● Exercise requirements:
Return the data below unaltered, but strip out the pictures.

● Data below:
Segment Open

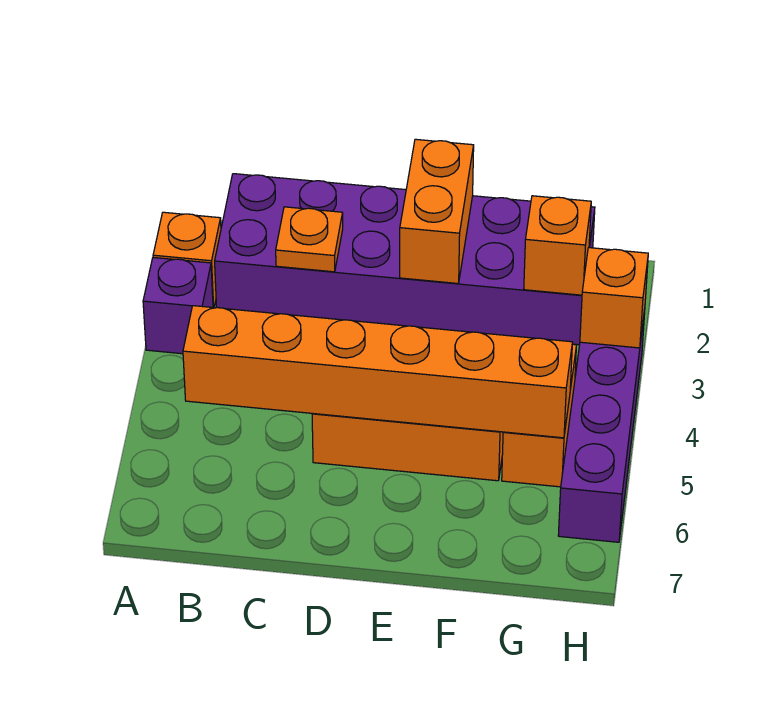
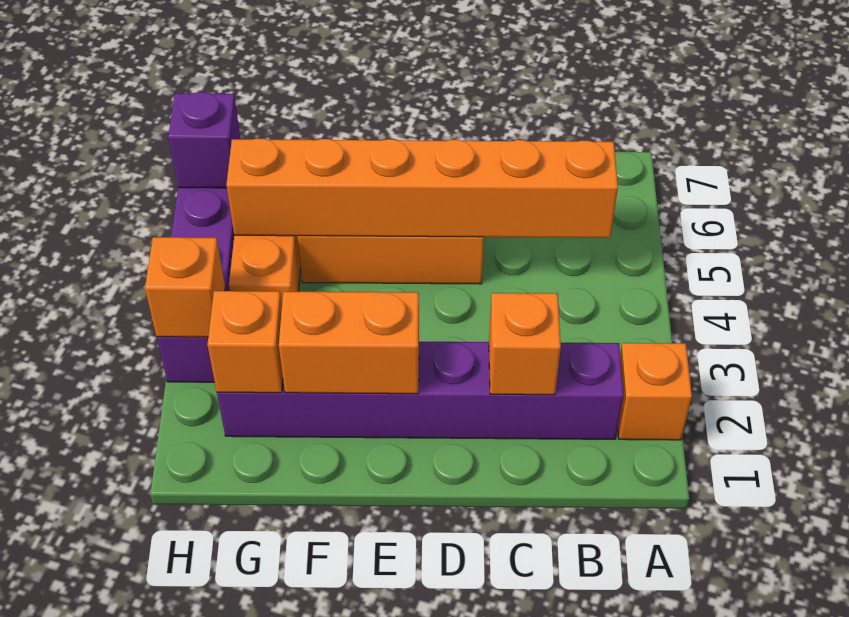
purple brick A3 level 1 -> purple brick H6 level 2
purple brick B1:G2 level 1 -> purple brick B2:G2 level 1
orange plate C2 level 2 -> orange brick C2 level 2
orange brick E1:E2 level 2 -> orange brick E2:F2 level 2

Segment Closed

● Expected output:
purple brick A3 level 1 -> purple brick H6 level 2
purple brick B1:G2 level 1 -> purple brick B2:G2 level 1
orange plate C2 level 2 -> orange brick C2 level 2
orange brick E1:E2 level 2 -> orange brick E2:F2 level 2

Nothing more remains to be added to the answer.